● TASK OBJECTIVE
Reproduce exactly the line with "AUDIO1: JQ6500 -> DFPlayer" and every line that follows it below, up to and including the last one. Do not include pictures or anything else.

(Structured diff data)
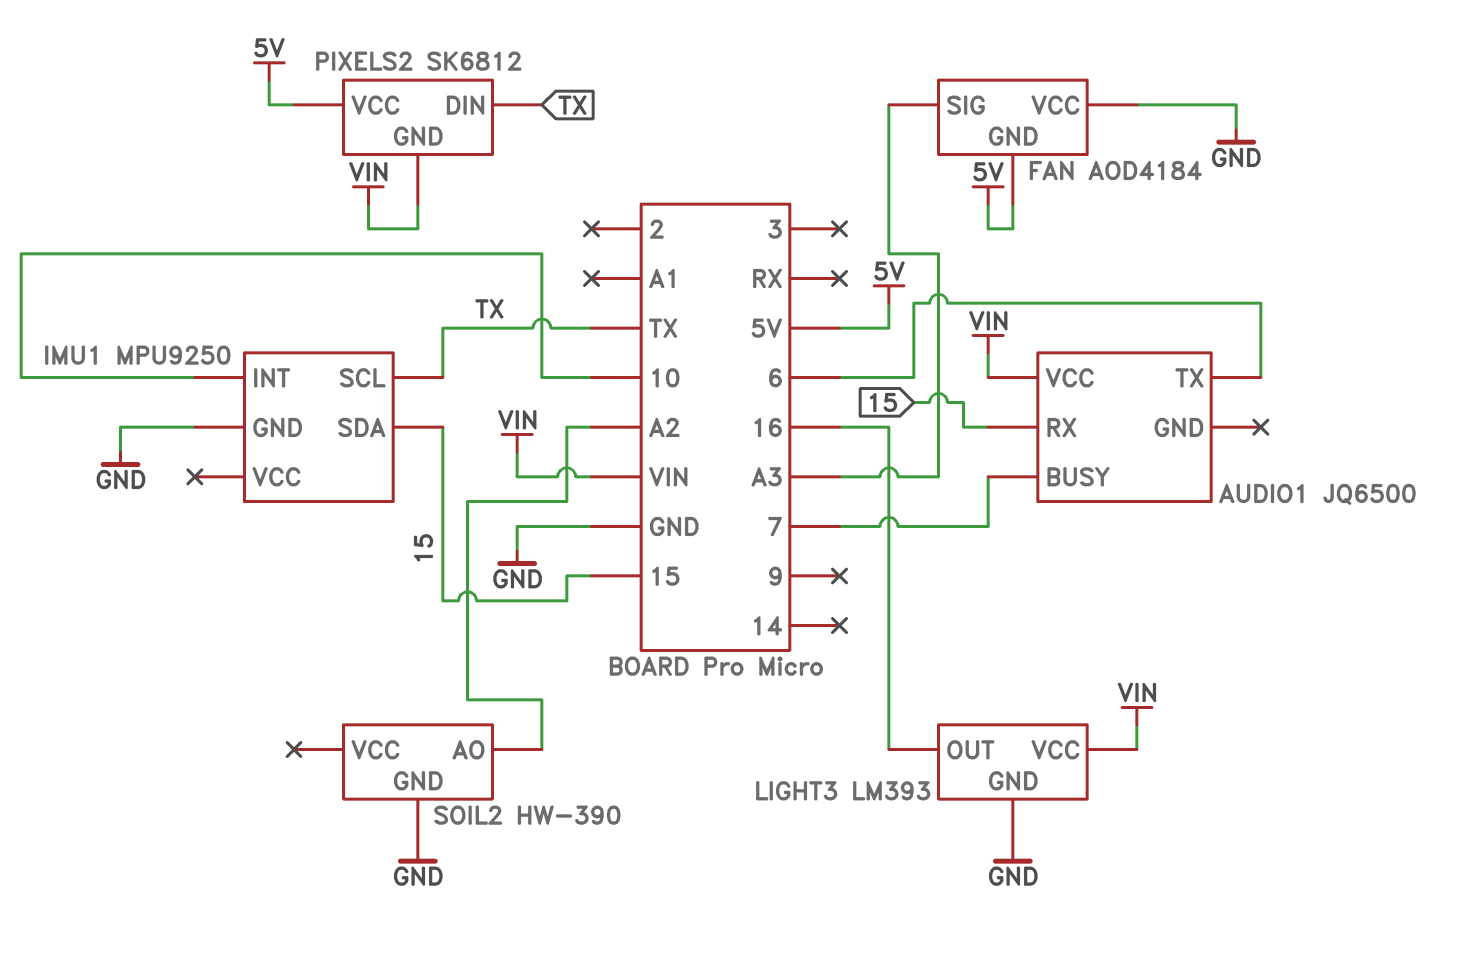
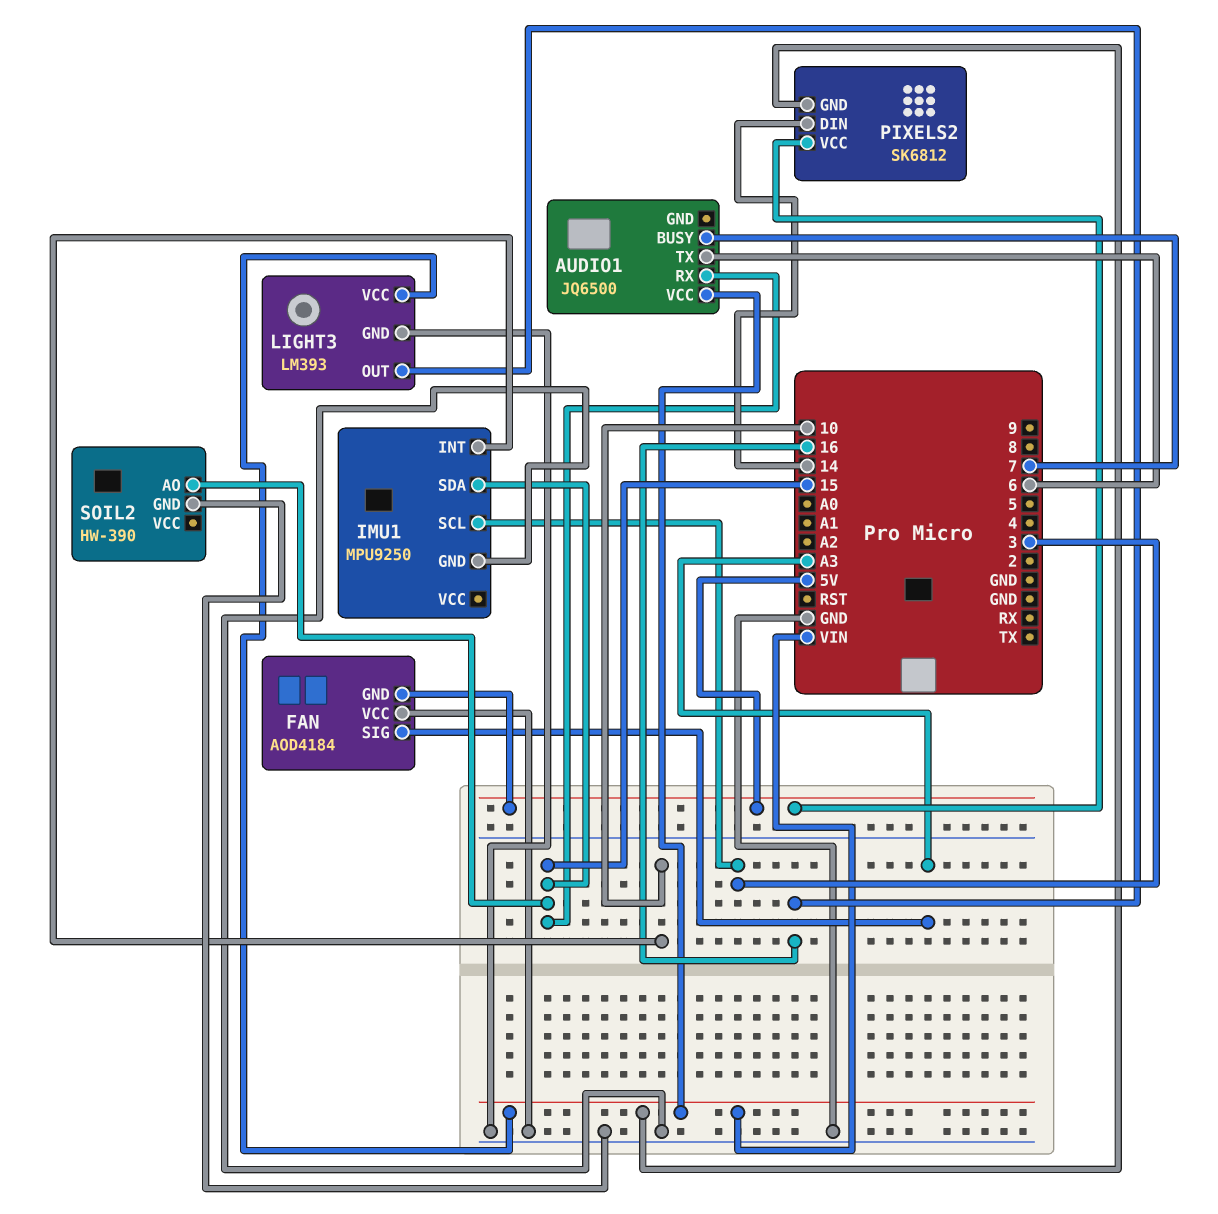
IMU1 pin SCL: TX -> 3
PIXELS2 pin DIN: TX -> 14
SOIL2 pin AO: A2 -> 15

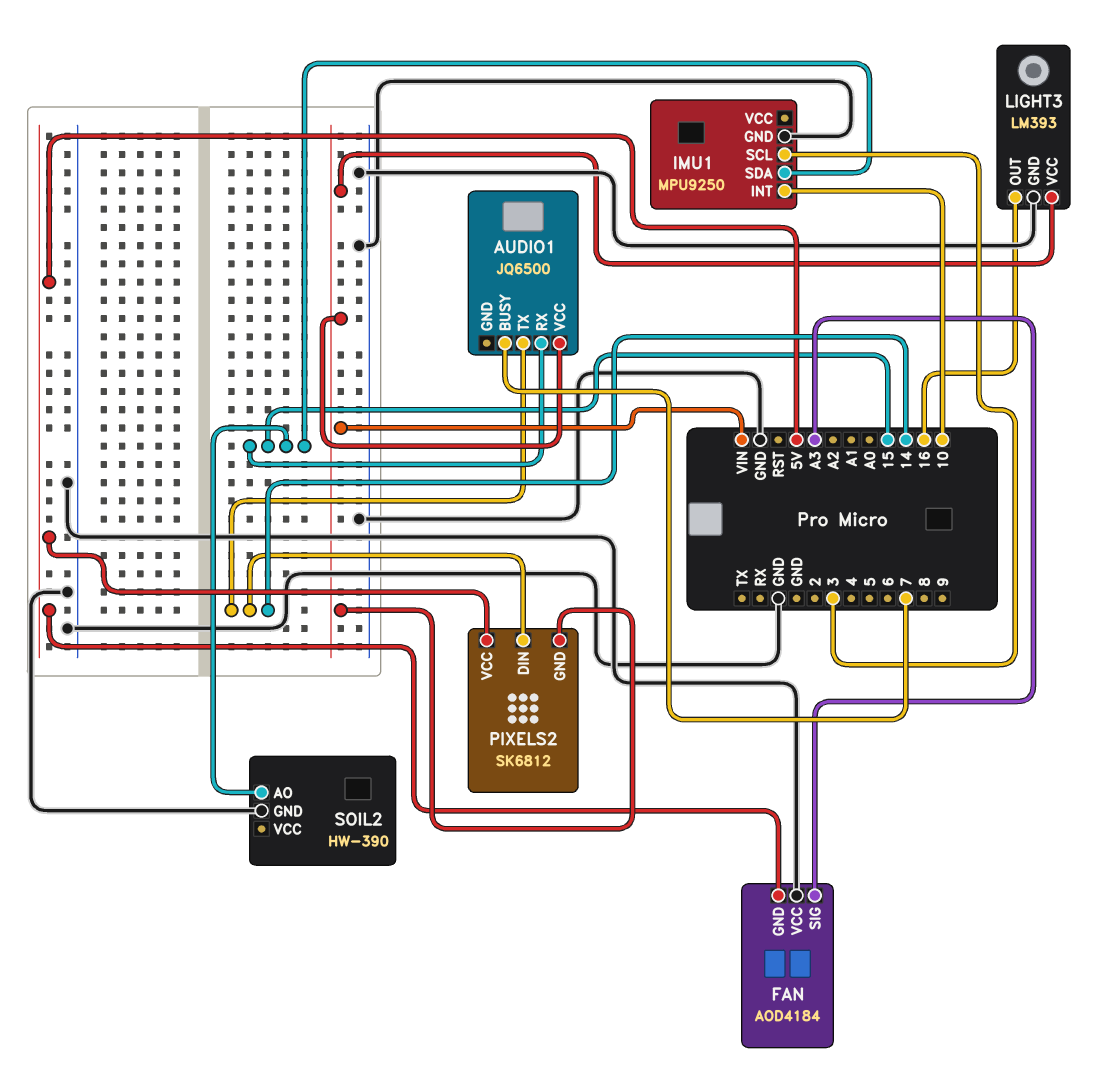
AUDIO1 pin TX: 6 -> 14

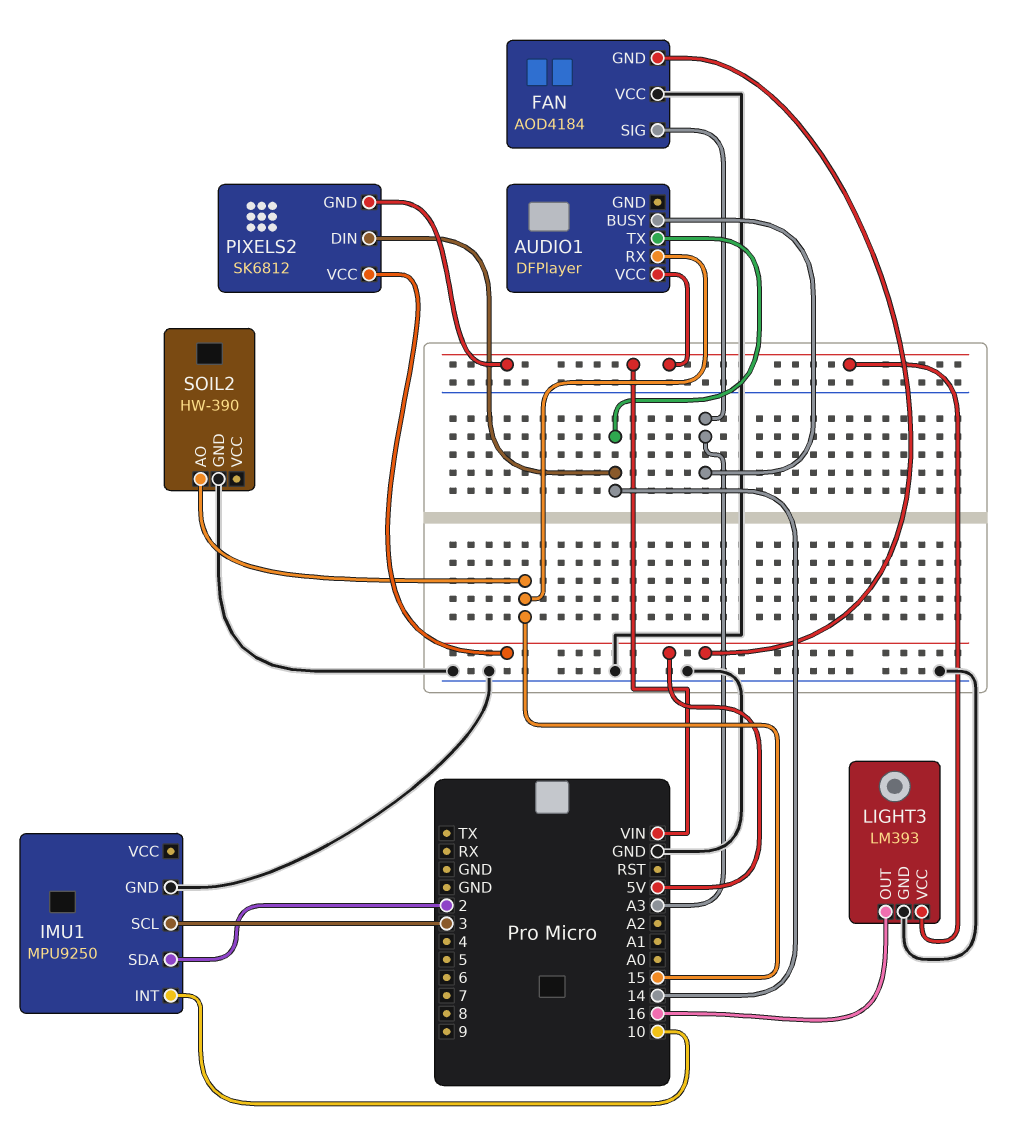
AUDIO1: JQ6500 -> DFPlayer
AUDIO1 pin BUSY: 7 -> A3
IMU1 pin SDA: 15 -> 2

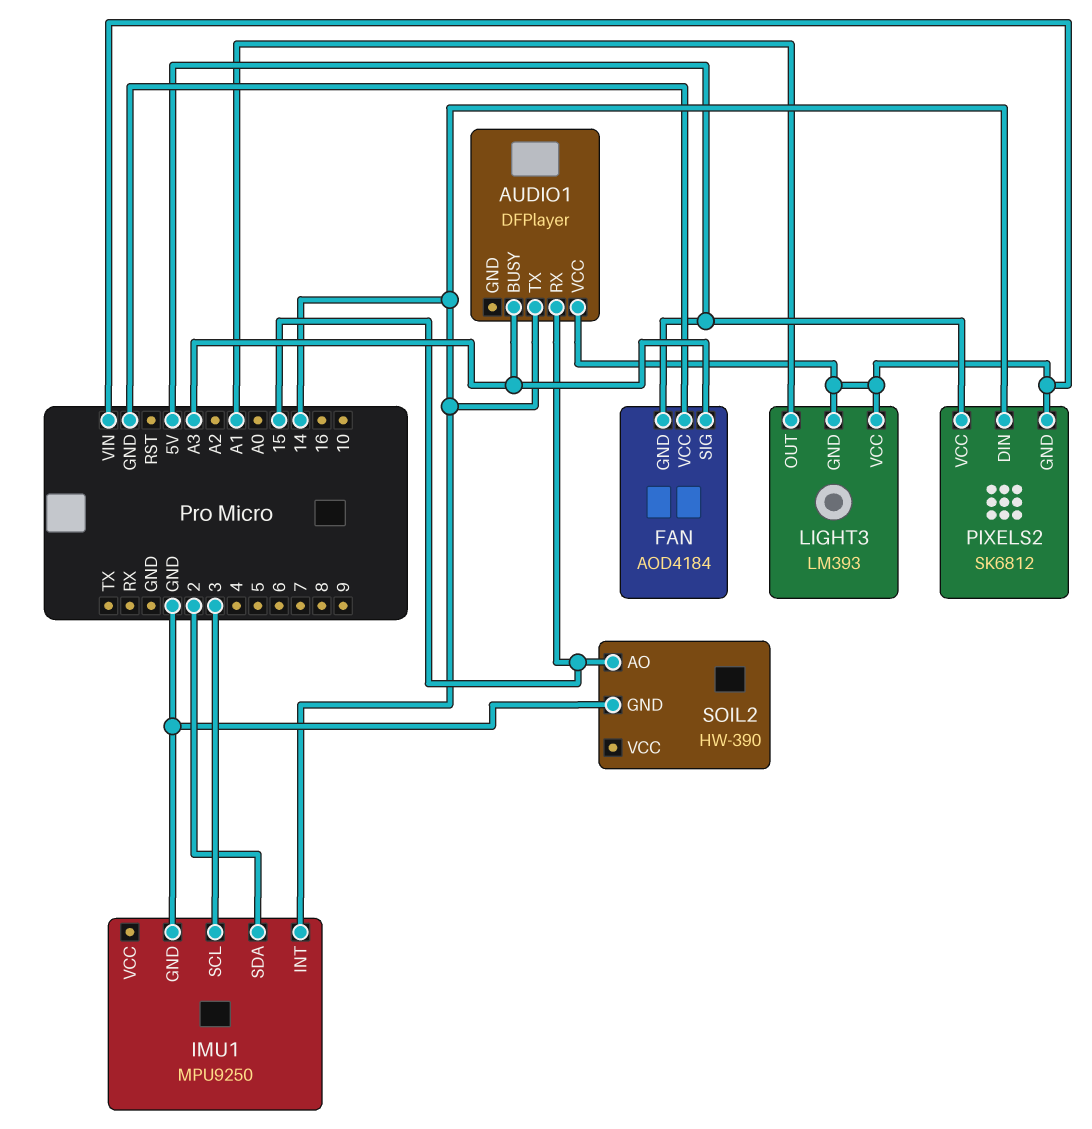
IMU1 pin INT: 10 -> 14
LIGHT3 pin GND: GND -> VIN
LIGHT3 pin OUT: 16 -> A1

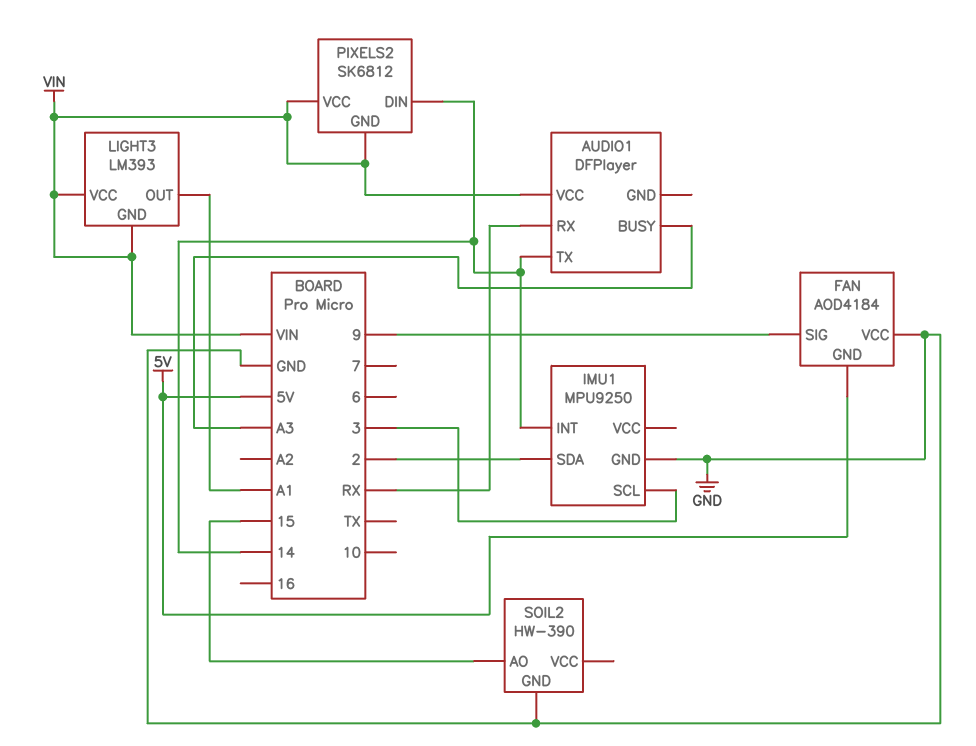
AUDIO1 pin RX: 15 -> RX
FAN pin SIG: A3 -> 9
PIXELS2 pin VCC: 5V -> VIN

● TASK RESULT
AUDIO1: JQ6500 -> DFPlayer
AUDIO1 pin BUSY: 7 -> A3
IMU1 pin SDA: 15 -> 2

IMU1 pin INT: 10 -> 14
LIGHT3 pin GND: GND -> VIN
LIGHT3 pin OUT: 16 -> A1

AUDIO1 pin RX: 15 -> RX
FAN pin SIG: A3 -> 9
PIXELS2 pin VCC: 5V -> VIN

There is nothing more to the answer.